Items from a dataset
──────────

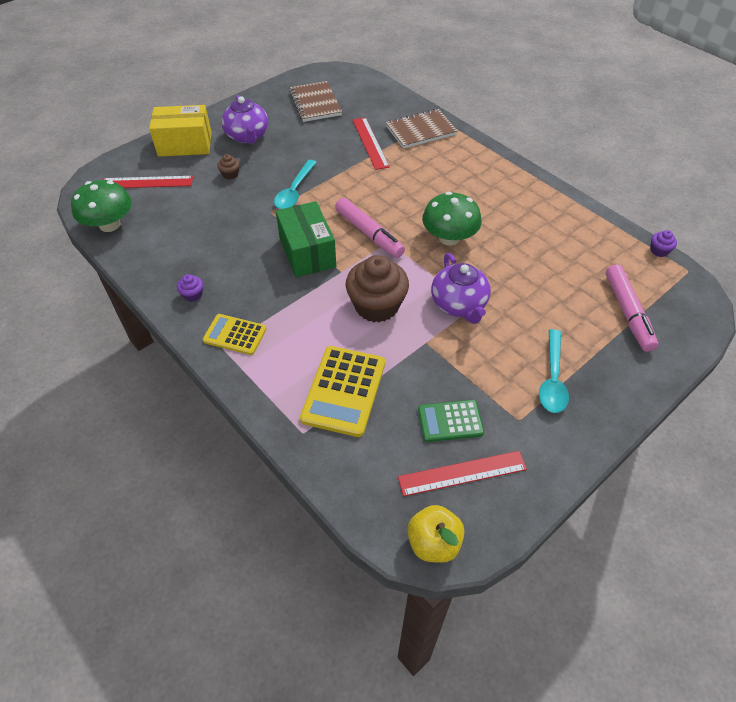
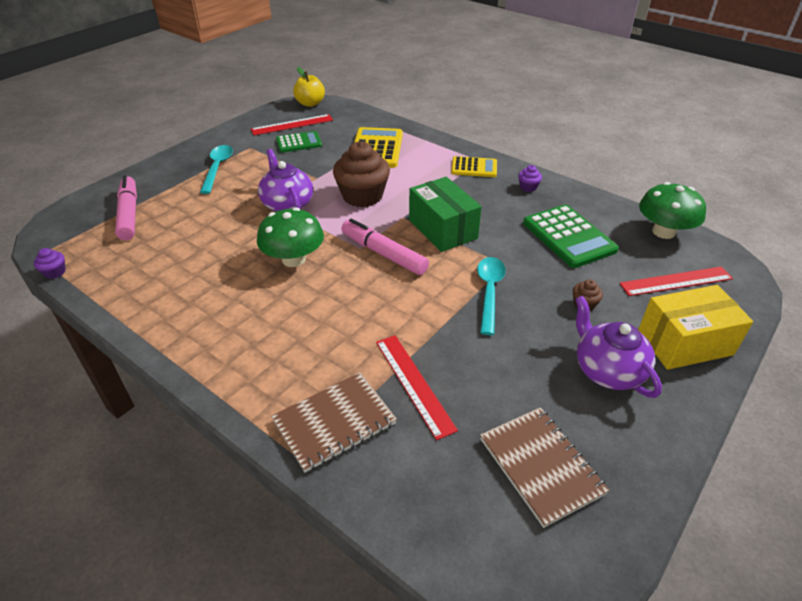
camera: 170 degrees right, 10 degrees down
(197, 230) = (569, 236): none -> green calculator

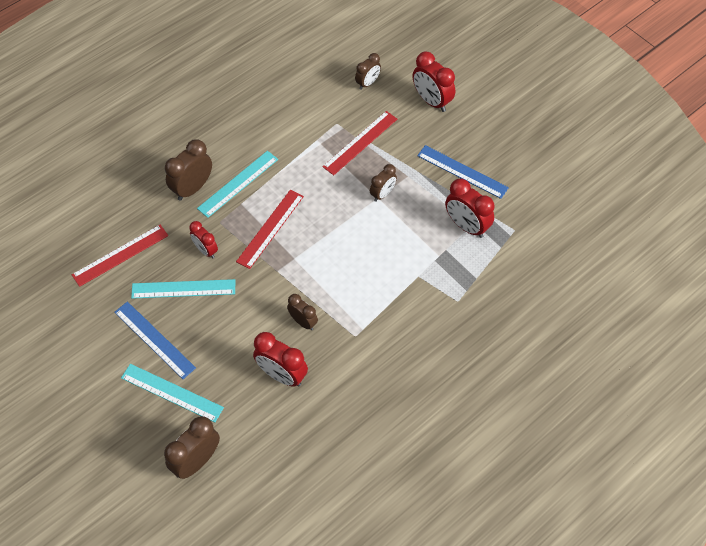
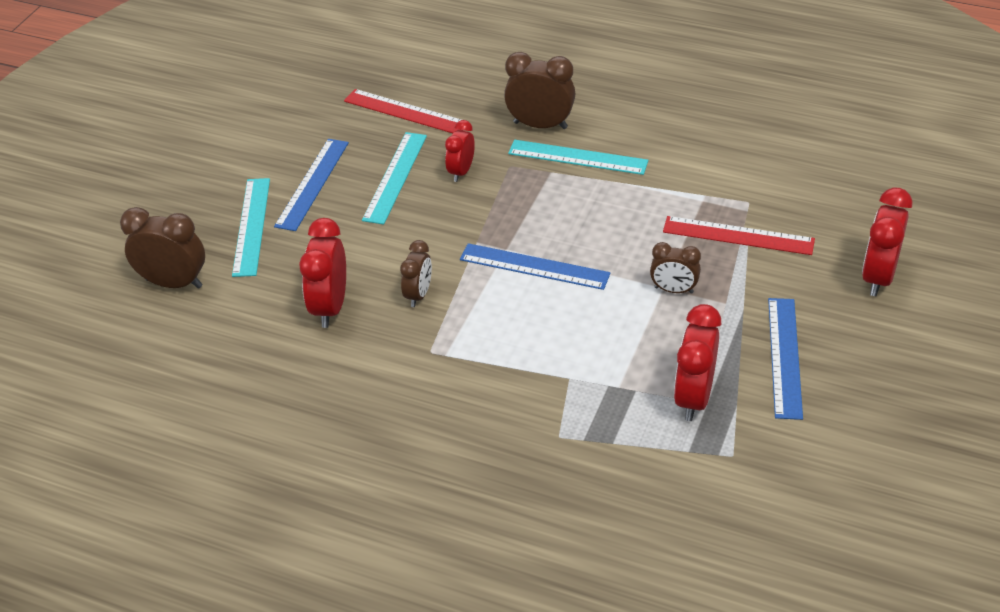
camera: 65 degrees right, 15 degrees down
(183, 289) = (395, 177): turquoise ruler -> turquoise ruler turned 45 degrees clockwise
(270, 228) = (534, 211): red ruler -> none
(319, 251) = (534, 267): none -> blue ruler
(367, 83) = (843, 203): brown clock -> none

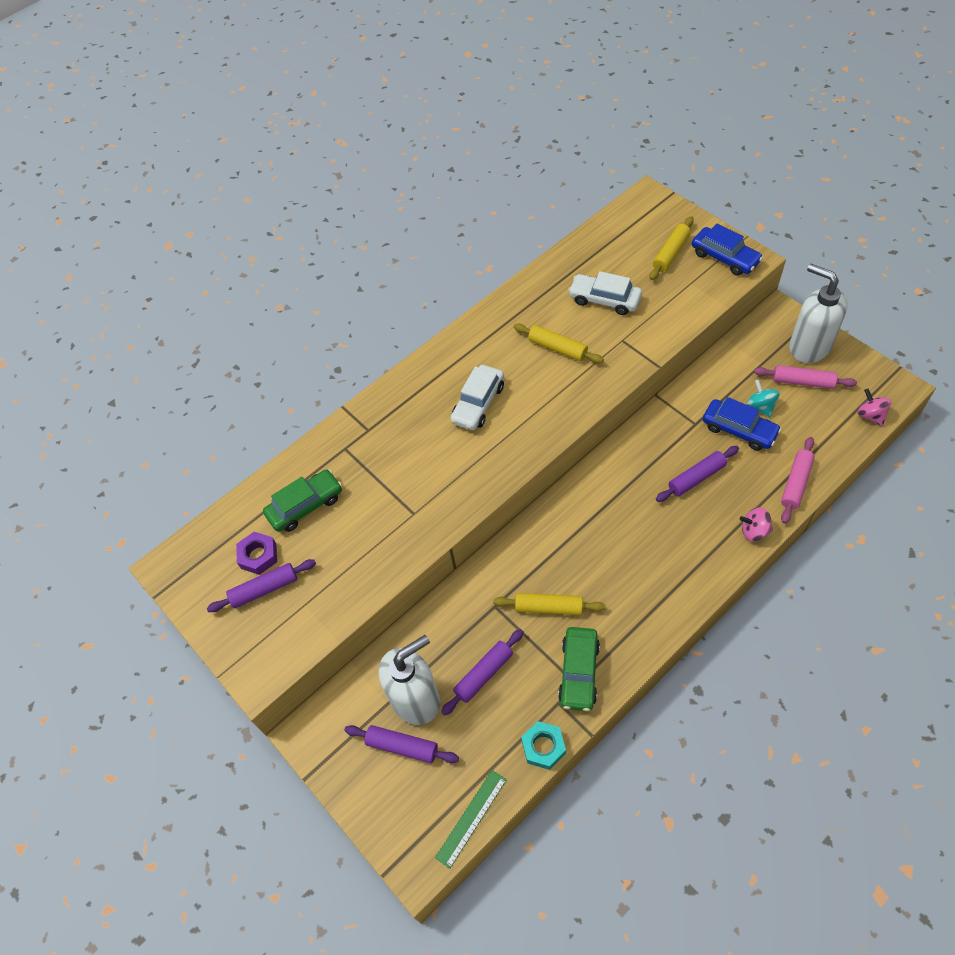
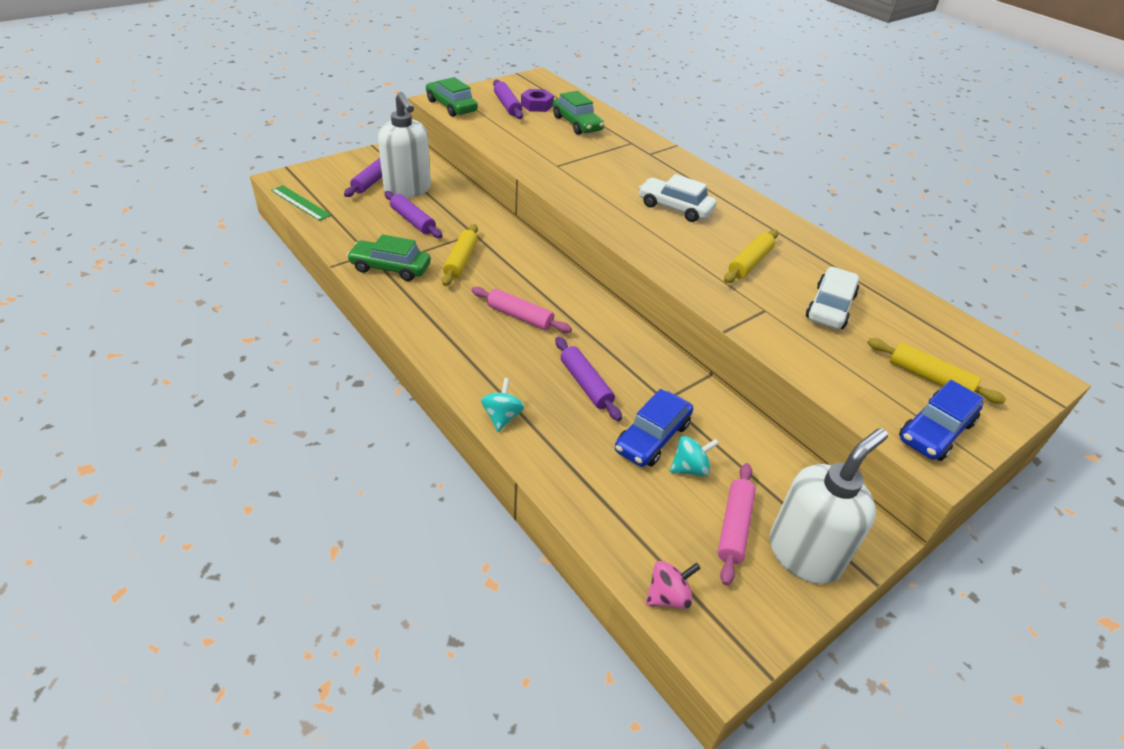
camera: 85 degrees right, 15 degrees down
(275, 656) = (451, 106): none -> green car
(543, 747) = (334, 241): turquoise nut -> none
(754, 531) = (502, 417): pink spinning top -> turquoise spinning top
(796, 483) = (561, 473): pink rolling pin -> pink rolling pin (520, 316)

──────────

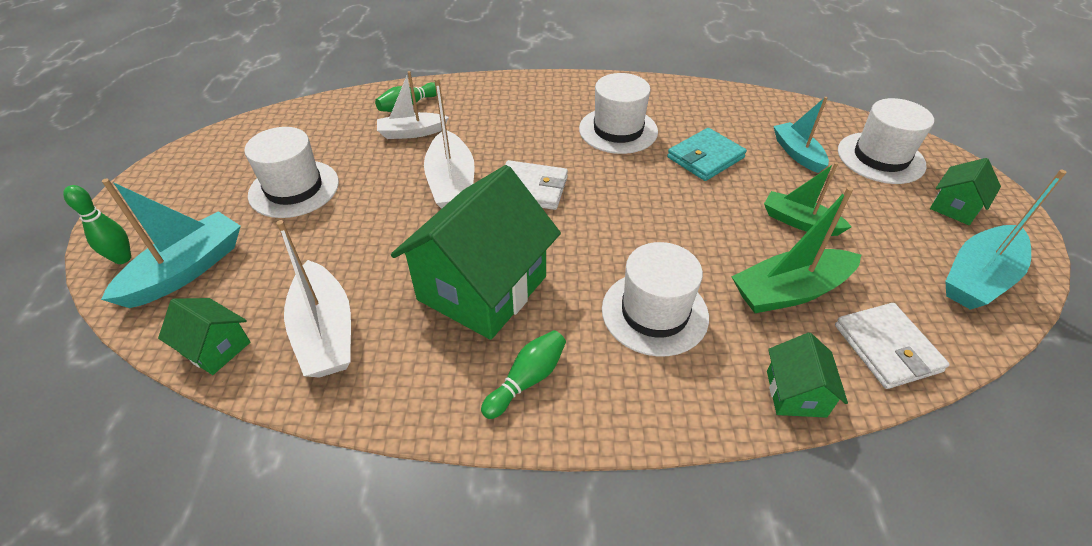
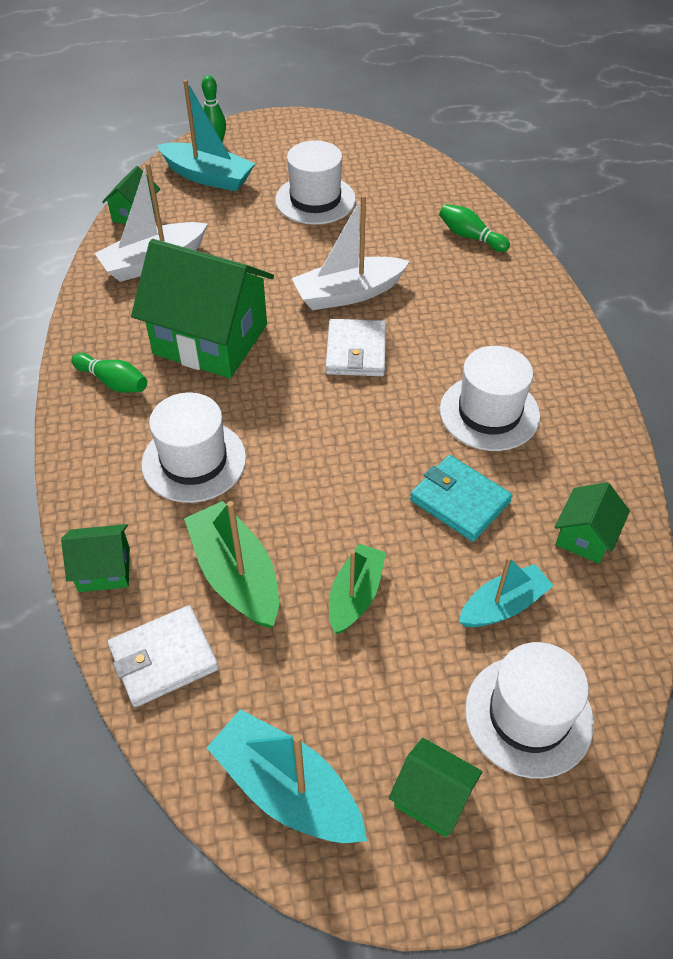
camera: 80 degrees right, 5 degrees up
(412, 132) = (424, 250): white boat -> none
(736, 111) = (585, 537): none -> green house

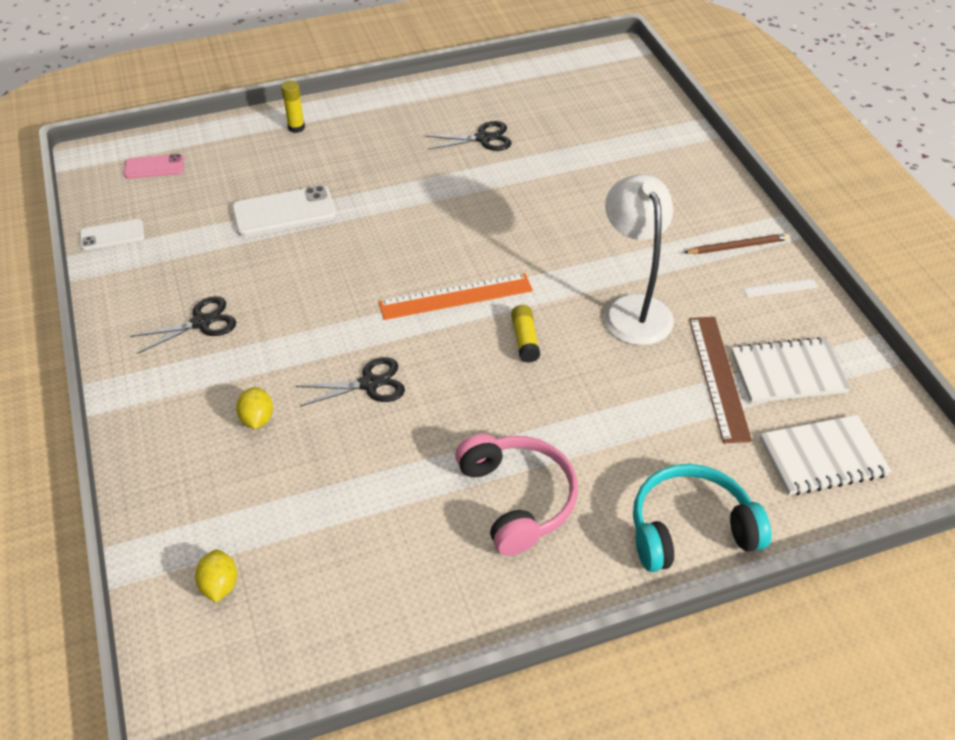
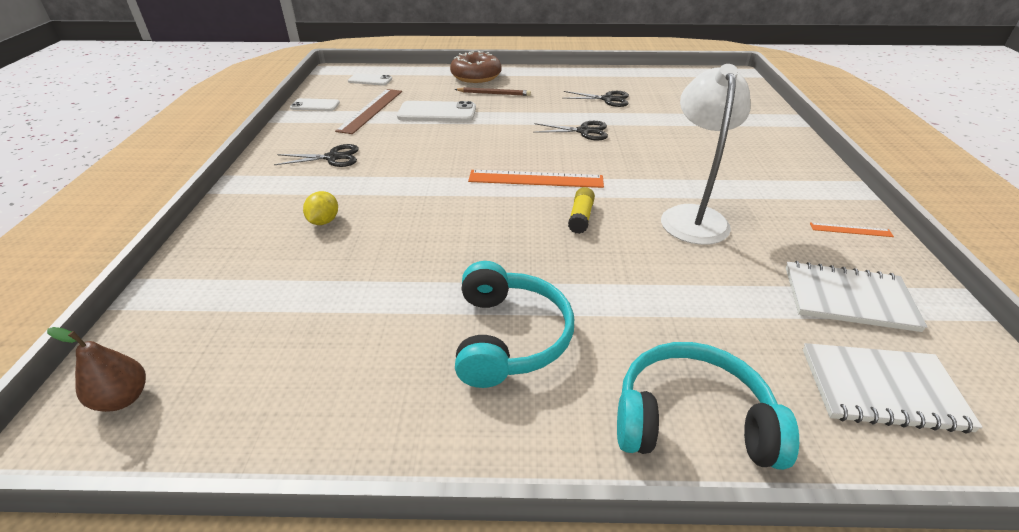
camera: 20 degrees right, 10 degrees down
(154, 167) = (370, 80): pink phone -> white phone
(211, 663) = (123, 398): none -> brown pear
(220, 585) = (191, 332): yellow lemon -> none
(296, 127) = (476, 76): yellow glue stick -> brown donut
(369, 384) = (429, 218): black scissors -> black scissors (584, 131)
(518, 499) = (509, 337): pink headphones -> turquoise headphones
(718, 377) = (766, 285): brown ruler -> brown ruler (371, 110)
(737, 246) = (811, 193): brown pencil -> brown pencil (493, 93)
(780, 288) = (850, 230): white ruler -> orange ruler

──────────

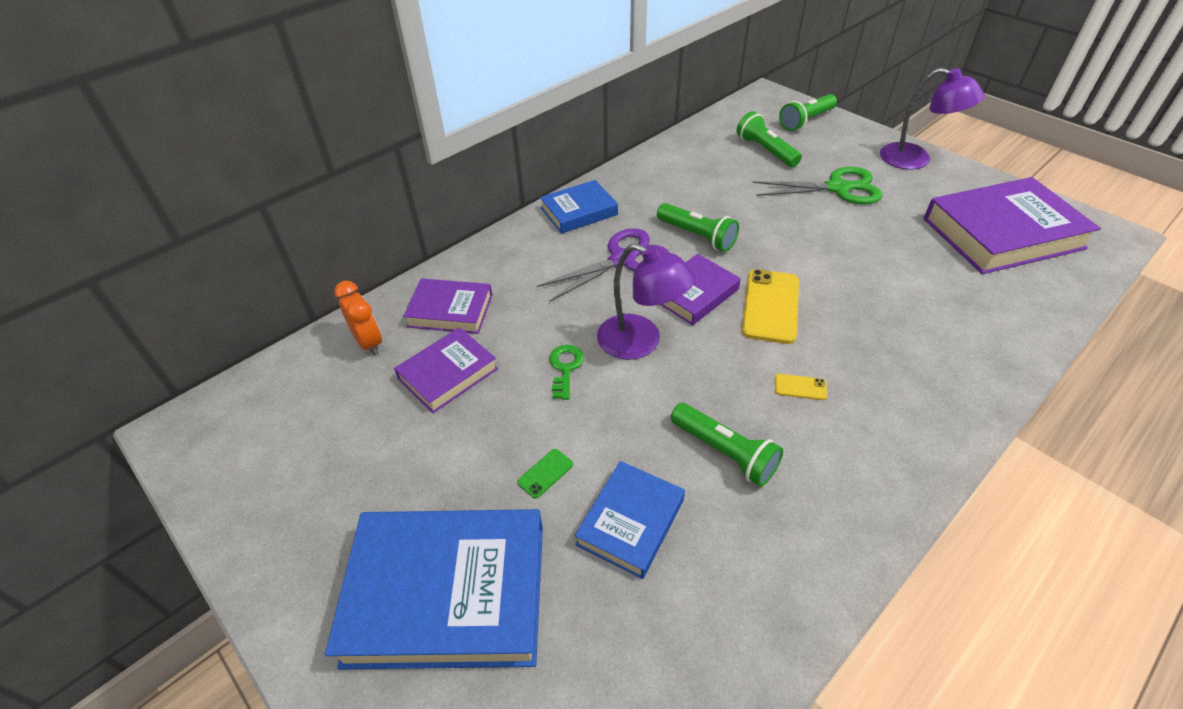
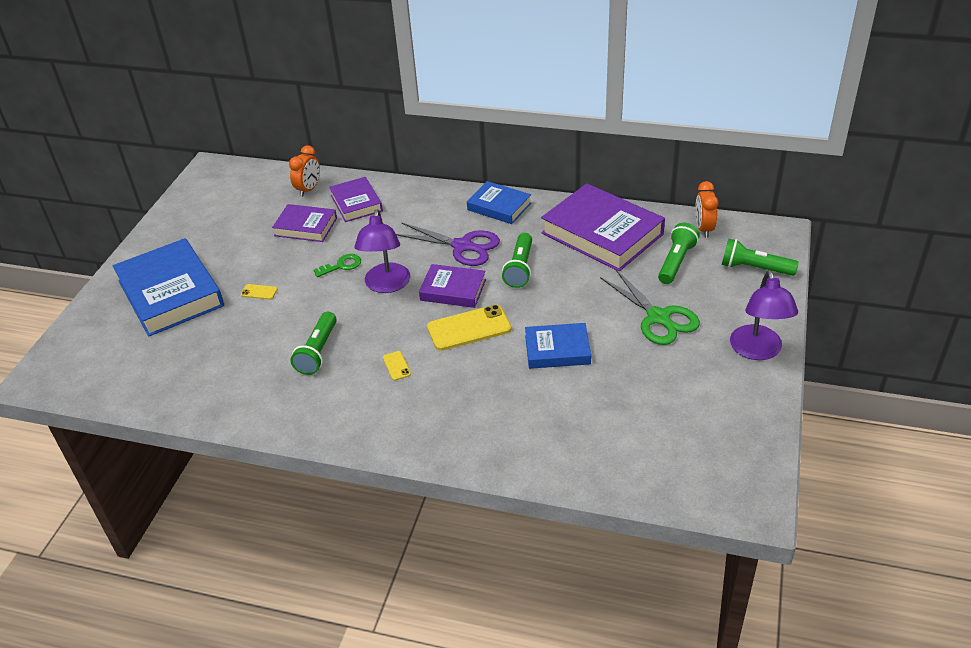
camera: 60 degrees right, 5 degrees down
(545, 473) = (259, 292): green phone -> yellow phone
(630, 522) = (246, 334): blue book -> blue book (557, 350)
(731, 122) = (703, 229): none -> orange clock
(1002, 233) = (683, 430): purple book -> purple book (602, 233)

──────────

Problem description
Scan the data above for the word "turquoise" and report every line where it is found.

Solution to the problem
(183, 289) = (395, 177): turquoise ruler -> turquoise ruler turned 45 degrees clockwise
(543, 747) = (334, 241): turquoise nut -> none
(754, 531) = (502, 417): pink spinning top -> turquoise spinning top
(518, 499) = (509, 337): pink headphones -> turquoise headphones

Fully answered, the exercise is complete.